::: Source data :::

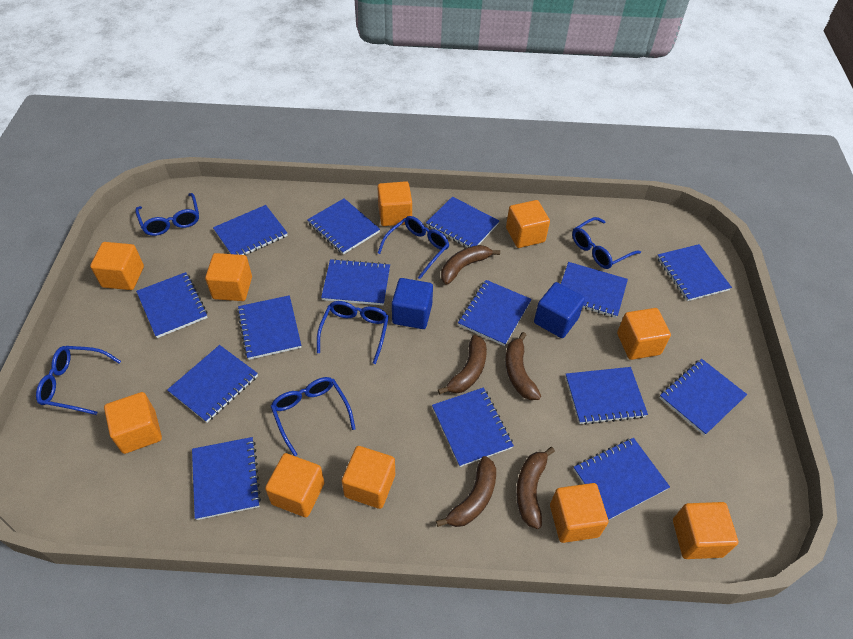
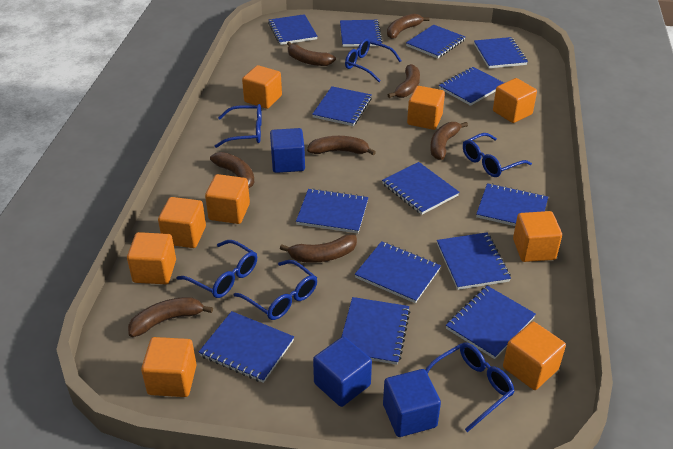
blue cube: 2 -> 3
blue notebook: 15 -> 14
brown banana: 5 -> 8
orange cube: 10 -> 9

:::
::: Source data :::

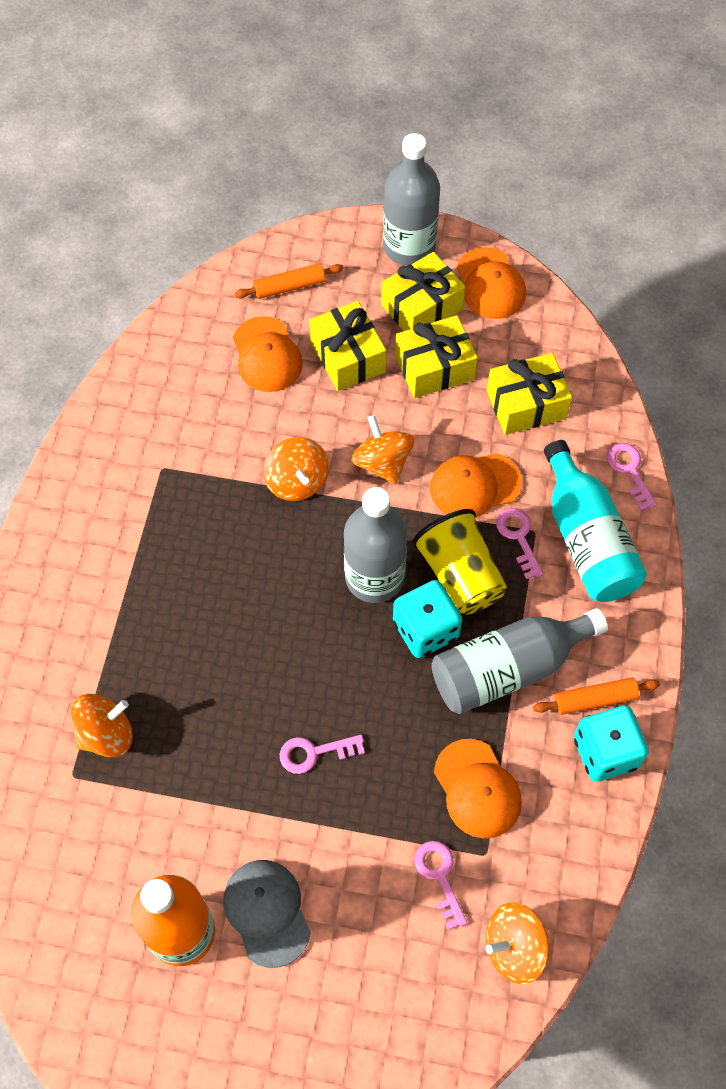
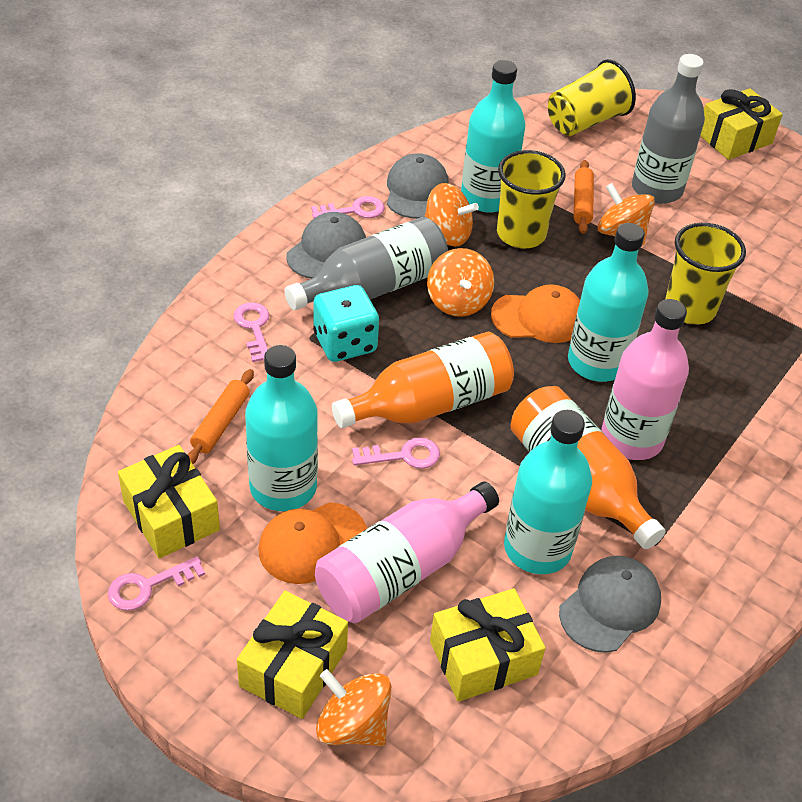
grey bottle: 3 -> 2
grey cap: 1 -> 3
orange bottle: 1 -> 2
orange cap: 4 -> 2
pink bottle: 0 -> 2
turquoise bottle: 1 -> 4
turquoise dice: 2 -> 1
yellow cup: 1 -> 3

:::

* Task requirements: What do the lines above say from the one containing "blue cube: 2 -> 3" down to the one containing "orange cube: 10 -> 9"? Return them exactly, both end lines included, and only them.

* Solution below:
blue cube: 2 -> 3
blue notebook: 15 -> 14
brown banana: 5 -> 8
orange cube: 10 -> 9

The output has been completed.